YOUR TASK: One range is to be output from the listing below, exactly as written: the line with "R17: 680k (+12V, VB2) -> 680k (+12V, CNT)" to the line with "TP2: none -> test point (ISO_C)", both kept.

EXERCISE MATERIAL:
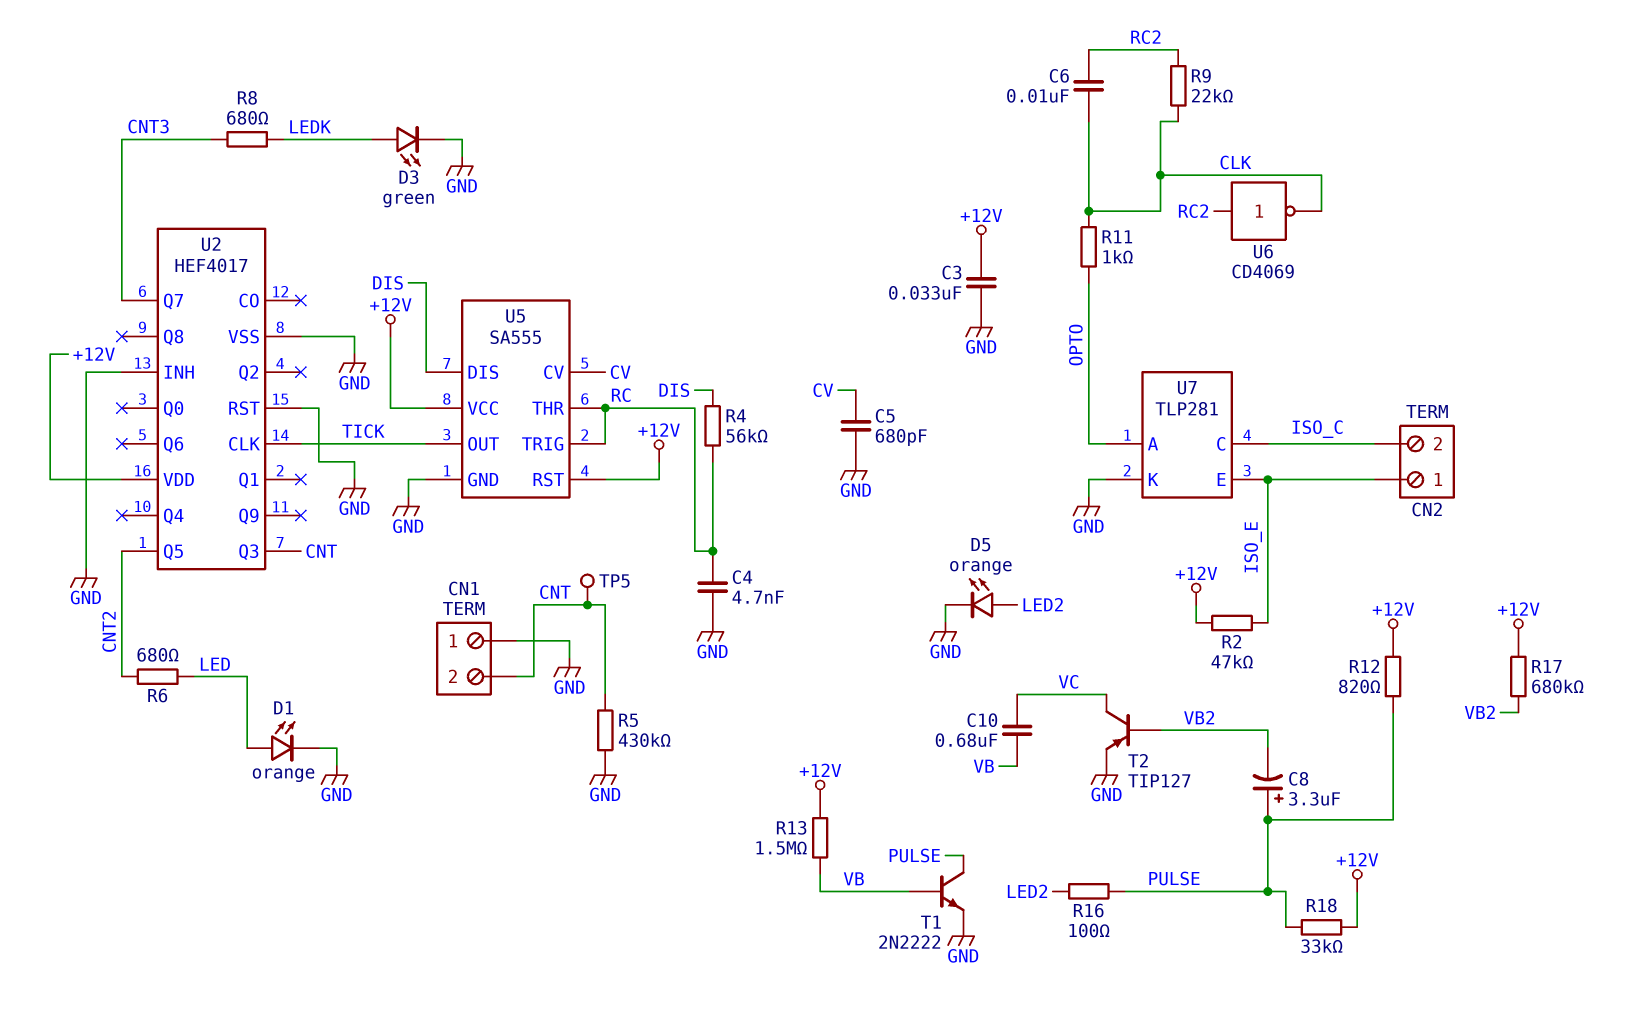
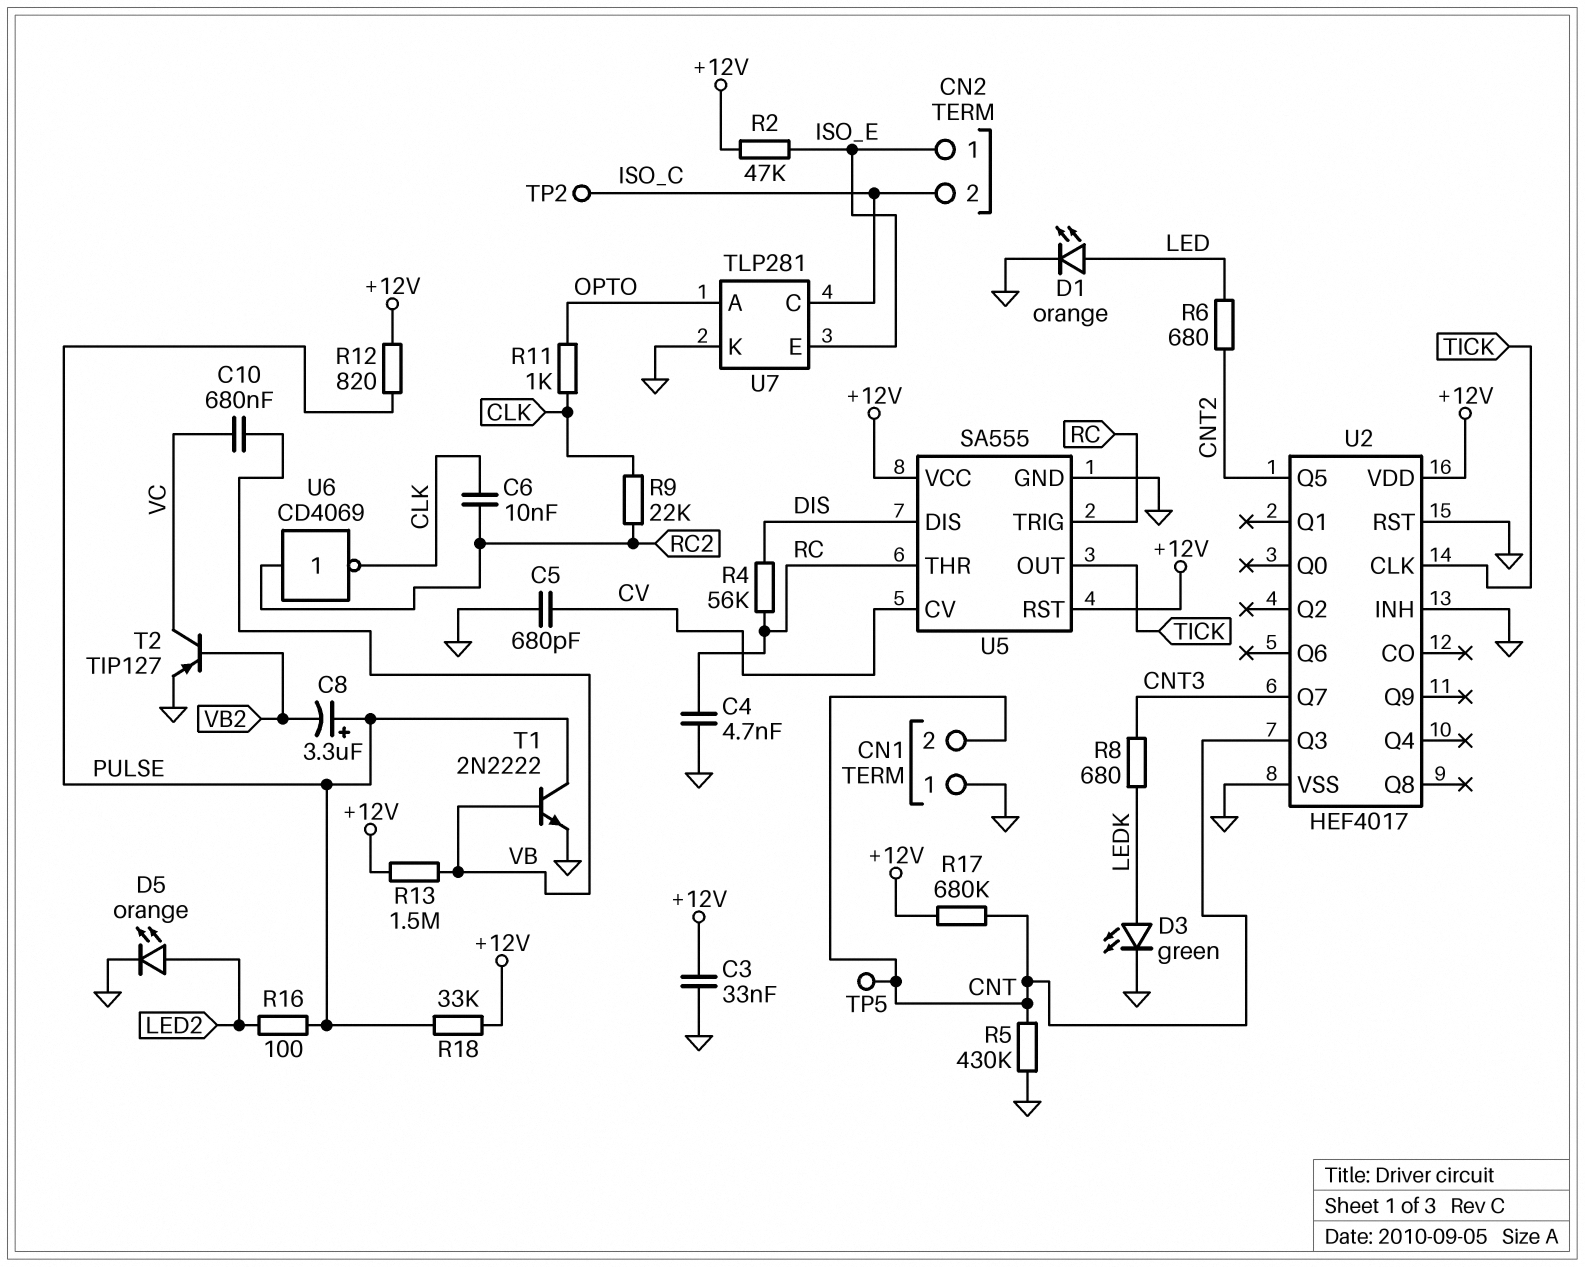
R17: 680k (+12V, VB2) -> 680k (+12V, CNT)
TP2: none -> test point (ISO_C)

==

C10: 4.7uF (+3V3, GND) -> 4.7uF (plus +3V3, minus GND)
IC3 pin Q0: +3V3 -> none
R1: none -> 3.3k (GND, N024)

FINAL ANSWER:
R17: 680k (+12V, VB2) -> 680k (+12V, CNT)
TP2: none -> test point (ISO_C)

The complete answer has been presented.